▶ **Assigned task**: Only the lines below, from the one with "none -> black brick B7:B8 level 3" through the one with "none -> orange brick K3:K4 level 3", are to be written out, exactly.

▶ **Dataset extract**:
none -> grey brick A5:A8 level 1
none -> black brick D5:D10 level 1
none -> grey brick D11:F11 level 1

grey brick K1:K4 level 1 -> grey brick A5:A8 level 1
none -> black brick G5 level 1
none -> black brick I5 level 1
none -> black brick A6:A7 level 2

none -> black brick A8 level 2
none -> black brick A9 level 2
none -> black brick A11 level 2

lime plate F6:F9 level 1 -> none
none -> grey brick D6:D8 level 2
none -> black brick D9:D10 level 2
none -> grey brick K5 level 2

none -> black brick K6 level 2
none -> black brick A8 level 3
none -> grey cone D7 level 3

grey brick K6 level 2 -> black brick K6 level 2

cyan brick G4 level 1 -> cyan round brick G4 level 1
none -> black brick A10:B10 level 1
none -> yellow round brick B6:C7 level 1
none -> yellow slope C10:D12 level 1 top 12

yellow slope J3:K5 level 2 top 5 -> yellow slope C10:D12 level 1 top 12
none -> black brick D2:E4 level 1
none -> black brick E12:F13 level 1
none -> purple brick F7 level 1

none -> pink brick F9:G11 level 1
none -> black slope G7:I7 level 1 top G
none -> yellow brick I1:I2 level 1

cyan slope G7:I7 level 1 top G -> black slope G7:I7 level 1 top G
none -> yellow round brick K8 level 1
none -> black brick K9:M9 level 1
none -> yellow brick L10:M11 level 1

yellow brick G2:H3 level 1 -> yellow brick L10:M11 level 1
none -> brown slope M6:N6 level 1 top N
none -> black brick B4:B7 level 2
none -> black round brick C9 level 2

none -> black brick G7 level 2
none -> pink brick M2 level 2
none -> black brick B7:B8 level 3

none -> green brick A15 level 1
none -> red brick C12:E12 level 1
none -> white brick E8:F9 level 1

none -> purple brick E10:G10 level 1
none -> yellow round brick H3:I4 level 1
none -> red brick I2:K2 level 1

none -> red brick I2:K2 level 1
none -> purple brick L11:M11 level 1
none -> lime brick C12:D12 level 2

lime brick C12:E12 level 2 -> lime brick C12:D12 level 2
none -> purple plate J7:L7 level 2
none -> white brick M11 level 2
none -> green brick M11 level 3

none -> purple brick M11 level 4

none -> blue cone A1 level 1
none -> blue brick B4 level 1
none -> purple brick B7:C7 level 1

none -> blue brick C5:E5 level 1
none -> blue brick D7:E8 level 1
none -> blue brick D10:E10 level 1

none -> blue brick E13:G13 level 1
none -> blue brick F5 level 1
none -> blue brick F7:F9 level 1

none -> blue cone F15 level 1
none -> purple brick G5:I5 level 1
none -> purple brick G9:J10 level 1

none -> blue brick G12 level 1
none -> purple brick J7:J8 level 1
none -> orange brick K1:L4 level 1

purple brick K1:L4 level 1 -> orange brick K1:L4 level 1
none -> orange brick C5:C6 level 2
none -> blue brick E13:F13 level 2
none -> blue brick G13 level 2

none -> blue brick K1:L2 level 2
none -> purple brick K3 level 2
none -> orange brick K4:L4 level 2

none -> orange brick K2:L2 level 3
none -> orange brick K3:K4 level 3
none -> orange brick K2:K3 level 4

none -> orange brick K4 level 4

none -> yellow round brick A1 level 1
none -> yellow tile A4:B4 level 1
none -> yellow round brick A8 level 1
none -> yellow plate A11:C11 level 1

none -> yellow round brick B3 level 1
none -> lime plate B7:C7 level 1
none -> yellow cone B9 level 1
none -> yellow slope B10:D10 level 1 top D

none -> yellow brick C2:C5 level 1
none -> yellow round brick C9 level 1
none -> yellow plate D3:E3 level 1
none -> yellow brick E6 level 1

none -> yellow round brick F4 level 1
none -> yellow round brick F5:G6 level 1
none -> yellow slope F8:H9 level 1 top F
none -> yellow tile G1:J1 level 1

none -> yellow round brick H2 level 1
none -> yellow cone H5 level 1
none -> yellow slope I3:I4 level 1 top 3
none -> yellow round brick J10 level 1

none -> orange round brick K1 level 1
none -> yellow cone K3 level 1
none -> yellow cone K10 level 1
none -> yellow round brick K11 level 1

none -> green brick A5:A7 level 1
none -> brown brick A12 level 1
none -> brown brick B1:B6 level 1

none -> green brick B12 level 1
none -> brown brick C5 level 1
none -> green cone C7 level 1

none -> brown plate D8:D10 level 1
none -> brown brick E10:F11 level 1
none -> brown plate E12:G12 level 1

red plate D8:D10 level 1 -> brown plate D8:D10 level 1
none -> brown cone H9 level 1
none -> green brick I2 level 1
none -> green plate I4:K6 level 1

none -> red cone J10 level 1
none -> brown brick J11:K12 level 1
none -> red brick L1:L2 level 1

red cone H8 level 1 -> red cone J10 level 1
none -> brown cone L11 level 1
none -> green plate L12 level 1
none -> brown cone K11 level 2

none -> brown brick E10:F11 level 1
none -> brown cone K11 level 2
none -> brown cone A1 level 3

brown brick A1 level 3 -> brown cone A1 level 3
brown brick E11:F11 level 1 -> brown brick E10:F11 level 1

▶ **Written response**:
none -> black brick B7:B8 level 3

none -> green brick A15 level 1
none -> red brick C12:E12 level 1
none -> white brick E8:F9 level 1

none -> purple brick E10:G10 level 1
none -> yellow round brick H3:I4 level 1
none -> red brick I2:K2 level 1

none -> red brick I2:K2 level 1
none -> purple brick L11:M11 level 1
none -> lime brick C12:D12 level 2

lime brick C12:E12 level 2 -> lime brick C12:D12 level 2
none -> purple plate J7:L7 level 2
none -> white brick M11 level 2
none -> green brick M11 level 3

none -> purple brick M11 level 4

none -> blue cone A1 level 1
none -> blue brick B4 level 1
none -> purple brick B7:C7 level 1

none -> blue brick C5:E5 level 1
none -> blue brick D7:E8 level 1
none -> blue brick D10:E10 level 1

none -> blue brick E13:G13 level 1
none -> blue brick F5 level 1
none -> blue brick F7:F9 level 1

none -> blue cone F15 level 1
none -> purple brick G5:I5 level 1
none -> purple brick G9:J10 level 1

none -> blue brick G12 level 1
none -> purple brick J7:J8 level 1
none -> orange brick K1:L4 level 1

purple brick K1:L4 level 1 -> orange brick K1:L4 level 1
none -> orange brick C5:C6 level 2
none -> blue brick E13:F13 level 2
none -> blue brick G13 level 2

none -> blue brick K1:L2 level 2
none -> purple brick K3 level 2
none -> orange brick K4:L4 level 2

none -> orange brick K2:L2 level 3
none -> orange brick K3:K4 level 3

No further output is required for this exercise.